> _Task requirements_: Your response should be every line from the entries that includes the string "none".

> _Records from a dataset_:
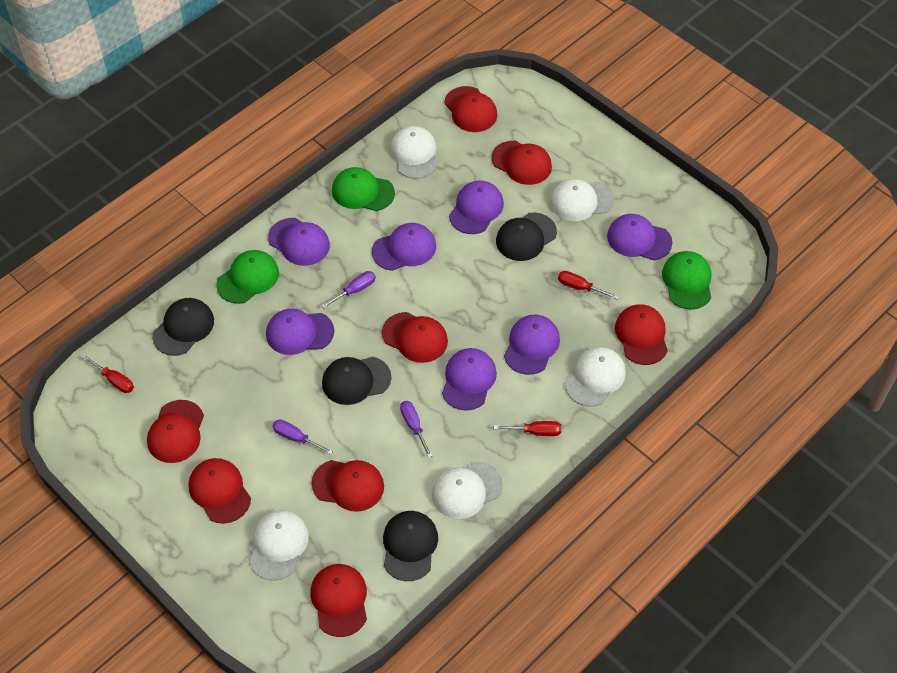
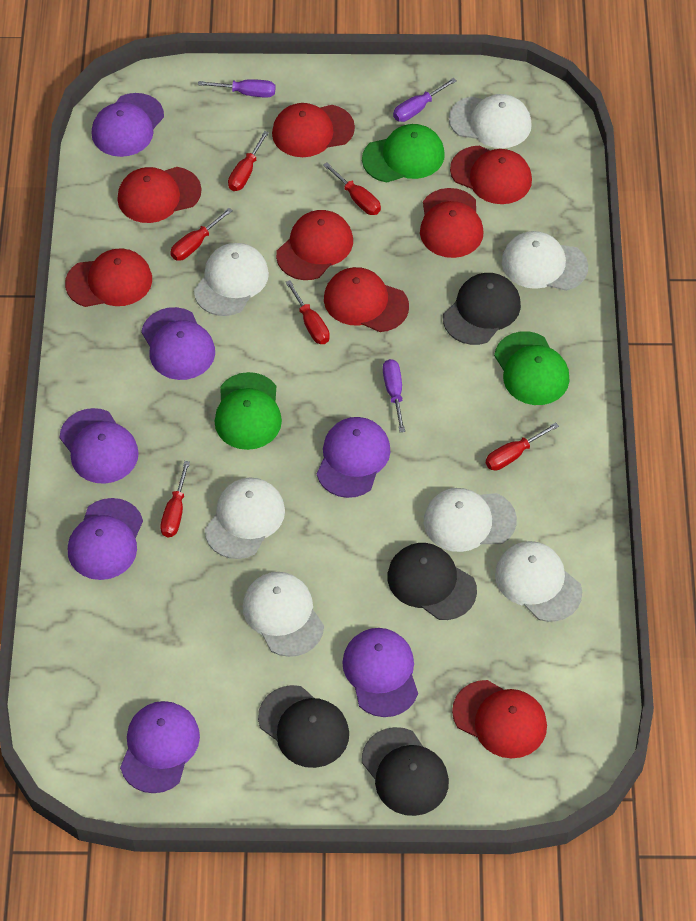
red screwdriver: [82,354,134,393] [494,421,561,436] [558,271,619,299] = 3 -> [160,461,190,537] [170,208,233,261] [228,131,269,191] [286,280,330,344] [323,163,381,215] [486,422,559,471] = 6
white cap: [249,510,309,581] [390,126,438,179] [432,461,503,519] [550,179,614,221] [565,347,626,407] = 5 -> [194,243,269,316] [205,478,285,559] [243,572,324,657] [424,488,517,552] [449,94,532,148] [495,541,582,622] [502,231,588,291] = 7

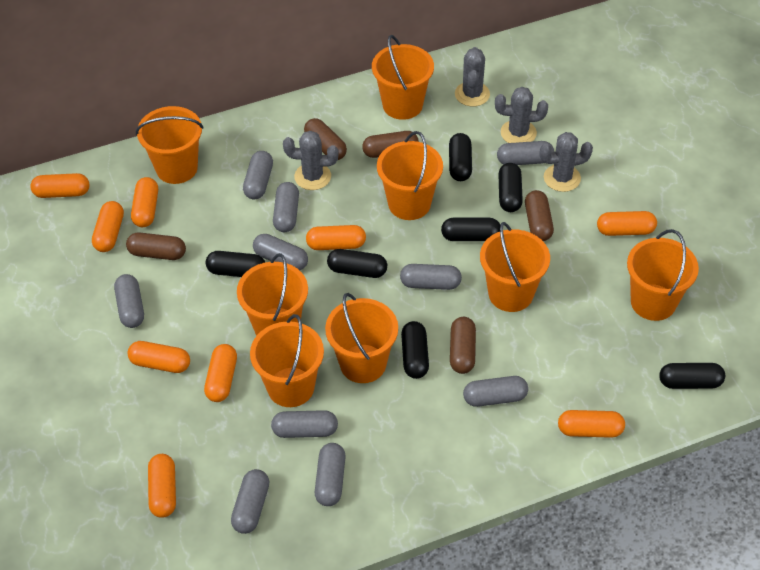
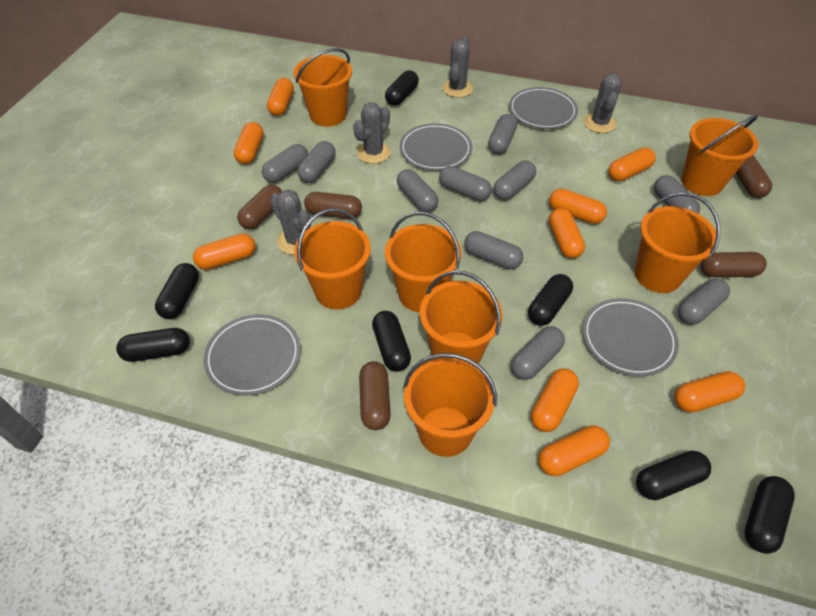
grey plate: none = 0 -> [203,314,301,396] [400,123,472,171] [509,87,578,129] [582,298,679,376] = 4
orange bucket: [136,106,203,184] [237,253,308,336] [250,314,324,407] [325,293,398,383] [372,35,434,120] [377,131,443,220] [480,222,550,312] [627,229,699,321] = 8 -> [294,48,352,127] [294,208,371,309] [385,212,461,312] [403,353,497,457] [420,270,503,364] [635,192,720,293] [681,115,758,196] = 7

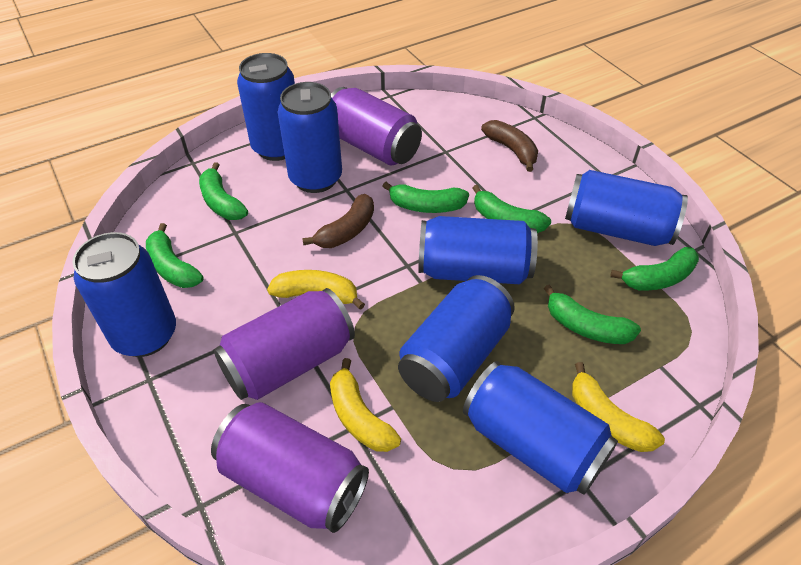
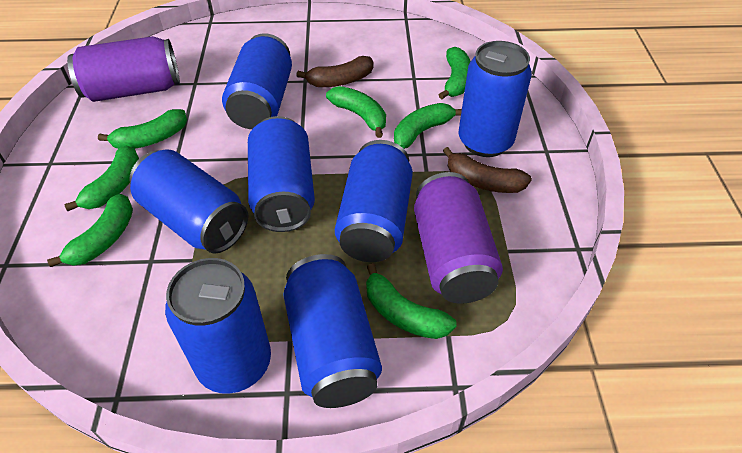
green banana: [146,223,204,288] [199,162,248,220] [382,182,469,213] [473,185,551,233] [544,285,641,344] [610,247,699,291] = 6 -> [47,194,133,267] [64,146,139,211] [98,109,187,149] [326,86,386,138] [366,263,457,339] [394,103,462,149] [439,47,471,99] = 7
purple can: [211,402,369,533] [214,288,355,400] [331,87,422,166] = 3 -> [67,36,180,102] [414,172,503,303] = 2
yellow banana: [267,270,365,310] [330,358,401,452] [572,362,665,452] = 3 -> none = 0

> _Output_:
grey plate: none = 0 -> [203,314,301,396] [400,123,472,171] [509,87,578,129] [582,298,679,376] = 4
yellow banana: [267,270,365,310] [330,358,401,452] [572,362,665,452] = 3 -> none = 0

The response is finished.